# Problem requirements
Your response should reproduce every line of the entries that contains the word "cortar".

= = = =

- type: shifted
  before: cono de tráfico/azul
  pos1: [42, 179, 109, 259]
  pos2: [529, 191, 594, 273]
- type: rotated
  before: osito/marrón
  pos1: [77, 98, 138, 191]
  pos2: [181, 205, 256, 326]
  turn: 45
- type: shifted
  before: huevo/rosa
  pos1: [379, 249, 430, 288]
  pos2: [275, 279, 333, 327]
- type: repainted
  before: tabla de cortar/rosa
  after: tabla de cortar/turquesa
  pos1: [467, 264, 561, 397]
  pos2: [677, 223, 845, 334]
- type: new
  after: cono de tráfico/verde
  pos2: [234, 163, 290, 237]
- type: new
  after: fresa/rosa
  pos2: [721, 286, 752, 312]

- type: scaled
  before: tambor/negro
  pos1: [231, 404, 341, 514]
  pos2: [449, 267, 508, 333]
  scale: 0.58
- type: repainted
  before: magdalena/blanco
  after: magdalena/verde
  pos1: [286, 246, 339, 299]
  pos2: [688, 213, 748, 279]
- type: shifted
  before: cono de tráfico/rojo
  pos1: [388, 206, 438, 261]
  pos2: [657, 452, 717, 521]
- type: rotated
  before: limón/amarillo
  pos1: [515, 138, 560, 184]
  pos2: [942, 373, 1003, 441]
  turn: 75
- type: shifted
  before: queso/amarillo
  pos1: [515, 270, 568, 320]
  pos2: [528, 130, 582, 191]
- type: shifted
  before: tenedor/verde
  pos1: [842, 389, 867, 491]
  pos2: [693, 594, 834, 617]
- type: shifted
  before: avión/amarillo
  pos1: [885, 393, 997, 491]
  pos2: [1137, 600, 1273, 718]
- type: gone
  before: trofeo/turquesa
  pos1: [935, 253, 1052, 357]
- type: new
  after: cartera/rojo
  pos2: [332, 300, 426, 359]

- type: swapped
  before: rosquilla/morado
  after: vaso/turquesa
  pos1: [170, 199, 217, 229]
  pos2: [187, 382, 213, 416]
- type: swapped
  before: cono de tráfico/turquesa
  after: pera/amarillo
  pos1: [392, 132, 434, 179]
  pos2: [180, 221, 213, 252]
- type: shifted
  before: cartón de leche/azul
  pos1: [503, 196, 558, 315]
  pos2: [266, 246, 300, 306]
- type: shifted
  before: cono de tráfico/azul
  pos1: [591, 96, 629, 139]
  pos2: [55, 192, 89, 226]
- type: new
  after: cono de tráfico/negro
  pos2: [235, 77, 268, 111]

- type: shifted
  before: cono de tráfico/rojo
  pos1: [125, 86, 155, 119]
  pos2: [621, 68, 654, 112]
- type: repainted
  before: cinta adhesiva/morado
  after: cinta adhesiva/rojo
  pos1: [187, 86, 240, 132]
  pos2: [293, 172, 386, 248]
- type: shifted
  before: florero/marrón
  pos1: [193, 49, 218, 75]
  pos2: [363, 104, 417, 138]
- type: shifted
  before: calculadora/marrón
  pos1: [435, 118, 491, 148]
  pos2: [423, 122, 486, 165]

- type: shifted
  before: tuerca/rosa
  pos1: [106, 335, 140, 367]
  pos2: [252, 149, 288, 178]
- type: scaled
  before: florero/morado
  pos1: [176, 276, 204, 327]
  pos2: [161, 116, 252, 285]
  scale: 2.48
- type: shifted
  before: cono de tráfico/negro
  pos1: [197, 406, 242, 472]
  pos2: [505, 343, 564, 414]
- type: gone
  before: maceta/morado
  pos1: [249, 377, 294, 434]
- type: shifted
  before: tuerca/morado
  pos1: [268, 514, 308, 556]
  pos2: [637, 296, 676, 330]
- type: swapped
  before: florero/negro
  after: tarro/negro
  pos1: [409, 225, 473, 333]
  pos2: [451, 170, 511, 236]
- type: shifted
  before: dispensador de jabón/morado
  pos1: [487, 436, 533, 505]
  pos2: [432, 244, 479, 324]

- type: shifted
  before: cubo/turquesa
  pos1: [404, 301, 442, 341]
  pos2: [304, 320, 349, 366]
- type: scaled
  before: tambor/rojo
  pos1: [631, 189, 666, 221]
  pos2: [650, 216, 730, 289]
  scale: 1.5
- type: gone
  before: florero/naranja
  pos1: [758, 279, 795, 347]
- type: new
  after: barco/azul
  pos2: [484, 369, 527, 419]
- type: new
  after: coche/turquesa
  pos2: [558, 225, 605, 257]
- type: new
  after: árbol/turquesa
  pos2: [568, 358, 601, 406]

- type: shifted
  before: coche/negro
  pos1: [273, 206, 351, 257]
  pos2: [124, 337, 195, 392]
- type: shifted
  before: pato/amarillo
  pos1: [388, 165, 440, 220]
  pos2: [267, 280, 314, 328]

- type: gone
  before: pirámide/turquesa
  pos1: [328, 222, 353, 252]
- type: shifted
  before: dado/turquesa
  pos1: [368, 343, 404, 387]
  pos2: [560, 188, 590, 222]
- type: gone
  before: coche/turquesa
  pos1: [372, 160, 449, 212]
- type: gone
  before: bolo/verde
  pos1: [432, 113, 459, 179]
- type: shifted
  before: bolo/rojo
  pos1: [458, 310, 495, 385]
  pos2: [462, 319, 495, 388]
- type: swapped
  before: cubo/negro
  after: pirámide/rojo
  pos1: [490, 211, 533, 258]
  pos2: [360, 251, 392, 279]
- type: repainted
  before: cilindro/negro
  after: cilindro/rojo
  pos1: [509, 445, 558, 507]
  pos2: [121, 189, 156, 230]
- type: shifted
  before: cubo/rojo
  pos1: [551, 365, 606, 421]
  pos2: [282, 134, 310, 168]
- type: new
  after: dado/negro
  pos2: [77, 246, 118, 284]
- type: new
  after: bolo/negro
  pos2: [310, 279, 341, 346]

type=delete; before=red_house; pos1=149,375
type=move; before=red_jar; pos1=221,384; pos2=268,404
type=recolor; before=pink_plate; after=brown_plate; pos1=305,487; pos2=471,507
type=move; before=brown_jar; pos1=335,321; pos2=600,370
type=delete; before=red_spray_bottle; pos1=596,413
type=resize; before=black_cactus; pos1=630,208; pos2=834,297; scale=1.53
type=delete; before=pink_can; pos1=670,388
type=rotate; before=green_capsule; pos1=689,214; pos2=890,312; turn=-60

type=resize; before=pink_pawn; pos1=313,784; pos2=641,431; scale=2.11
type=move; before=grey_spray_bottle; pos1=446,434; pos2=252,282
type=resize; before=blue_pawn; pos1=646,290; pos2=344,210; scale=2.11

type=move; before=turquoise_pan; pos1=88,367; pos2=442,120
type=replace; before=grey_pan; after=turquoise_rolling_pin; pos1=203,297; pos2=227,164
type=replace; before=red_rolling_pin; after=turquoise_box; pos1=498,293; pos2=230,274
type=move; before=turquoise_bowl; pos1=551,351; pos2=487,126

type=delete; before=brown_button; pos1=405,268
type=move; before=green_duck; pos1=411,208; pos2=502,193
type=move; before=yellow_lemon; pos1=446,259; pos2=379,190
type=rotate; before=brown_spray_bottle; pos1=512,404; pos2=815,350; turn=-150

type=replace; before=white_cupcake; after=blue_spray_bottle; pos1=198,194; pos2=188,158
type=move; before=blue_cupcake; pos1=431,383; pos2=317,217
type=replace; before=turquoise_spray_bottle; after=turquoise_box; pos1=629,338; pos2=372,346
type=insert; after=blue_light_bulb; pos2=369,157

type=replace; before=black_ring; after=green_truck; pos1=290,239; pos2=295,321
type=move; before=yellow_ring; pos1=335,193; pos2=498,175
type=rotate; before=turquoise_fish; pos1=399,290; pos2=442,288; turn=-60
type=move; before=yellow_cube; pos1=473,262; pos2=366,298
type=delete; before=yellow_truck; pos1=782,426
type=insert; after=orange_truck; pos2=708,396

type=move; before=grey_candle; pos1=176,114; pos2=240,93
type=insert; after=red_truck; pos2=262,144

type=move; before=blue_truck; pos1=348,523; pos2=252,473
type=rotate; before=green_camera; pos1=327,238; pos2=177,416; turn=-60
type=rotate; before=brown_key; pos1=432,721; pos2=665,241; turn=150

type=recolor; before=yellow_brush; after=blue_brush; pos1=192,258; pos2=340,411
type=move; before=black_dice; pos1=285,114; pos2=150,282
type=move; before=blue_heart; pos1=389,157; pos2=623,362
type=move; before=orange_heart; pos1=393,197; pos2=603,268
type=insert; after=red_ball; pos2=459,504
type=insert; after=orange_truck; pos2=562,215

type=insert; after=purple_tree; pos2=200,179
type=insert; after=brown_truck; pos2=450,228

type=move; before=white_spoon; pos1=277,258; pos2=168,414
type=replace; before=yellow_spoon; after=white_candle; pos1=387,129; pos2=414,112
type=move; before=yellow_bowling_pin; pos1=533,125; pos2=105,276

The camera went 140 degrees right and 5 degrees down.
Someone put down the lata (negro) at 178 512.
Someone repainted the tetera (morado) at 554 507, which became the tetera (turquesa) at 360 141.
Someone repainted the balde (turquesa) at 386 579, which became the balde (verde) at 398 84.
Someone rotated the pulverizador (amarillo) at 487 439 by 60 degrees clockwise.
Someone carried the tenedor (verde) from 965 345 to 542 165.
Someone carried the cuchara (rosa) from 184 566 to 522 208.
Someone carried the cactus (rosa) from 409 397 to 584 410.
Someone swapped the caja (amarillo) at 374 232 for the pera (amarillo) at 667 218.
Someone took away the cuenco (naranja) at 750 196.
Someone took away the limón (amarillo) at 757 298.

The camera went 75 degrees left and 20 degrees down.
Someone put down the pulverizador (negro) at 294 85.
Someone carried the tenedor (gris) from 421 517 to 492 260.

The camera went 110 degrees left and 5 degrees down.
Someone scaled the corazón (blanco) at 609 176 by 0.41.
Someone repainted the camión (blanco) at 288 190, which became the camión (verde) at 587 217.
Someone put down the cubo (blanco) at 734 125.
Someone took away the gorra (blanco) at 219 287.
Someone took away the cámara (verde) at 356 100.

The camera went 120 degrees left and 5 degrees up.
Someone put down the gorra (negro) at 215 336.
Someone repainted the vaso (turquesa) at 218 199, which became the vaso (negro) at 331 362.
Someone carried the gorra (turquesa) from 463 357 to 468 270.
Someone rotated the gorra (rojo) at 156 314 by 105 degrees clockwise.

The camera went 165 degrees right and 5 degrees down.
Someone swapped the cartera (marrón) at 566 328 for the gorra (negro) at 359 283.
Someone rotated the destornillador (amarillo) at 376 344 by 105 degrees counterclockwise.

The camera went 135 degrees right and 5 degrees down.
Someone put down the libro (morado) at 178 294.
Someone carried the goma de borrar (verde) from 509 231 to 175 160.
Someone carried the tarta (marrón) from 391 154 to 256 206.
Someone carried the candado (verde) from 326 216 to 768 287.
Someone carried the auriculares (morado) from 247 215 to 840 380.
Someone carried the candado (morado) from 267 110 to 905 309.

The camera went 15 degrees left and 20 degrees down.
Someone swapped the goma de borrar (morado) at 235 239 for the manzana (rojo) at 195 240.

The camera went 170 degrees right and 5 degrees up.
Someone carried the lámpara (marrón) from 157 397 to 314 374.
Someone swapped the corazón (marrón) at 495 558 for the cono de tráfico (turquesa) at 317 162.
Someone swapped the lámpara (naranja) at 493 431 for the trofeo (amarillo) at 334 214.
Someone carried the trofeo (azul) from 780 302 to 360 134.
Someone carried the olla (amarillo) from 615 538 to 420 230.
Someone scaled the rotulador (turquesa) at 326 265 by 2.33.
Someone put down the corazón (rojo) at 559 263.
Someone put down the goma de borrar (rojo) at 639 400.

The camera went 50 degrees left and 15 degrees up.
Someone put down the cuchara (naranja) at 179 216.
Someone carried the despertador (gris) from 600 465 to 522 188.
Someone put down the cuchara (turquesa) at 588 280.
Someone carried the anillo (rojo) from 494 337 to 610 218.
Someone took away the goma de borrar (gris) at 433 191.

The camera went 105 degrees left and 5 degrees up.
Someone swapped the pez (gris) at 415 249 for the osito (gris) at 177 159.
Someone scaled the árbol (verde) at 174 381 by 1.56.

= = = =

# Expected output
  before: tabla de cortar/rosa
  after: tabla de cortar/turquesa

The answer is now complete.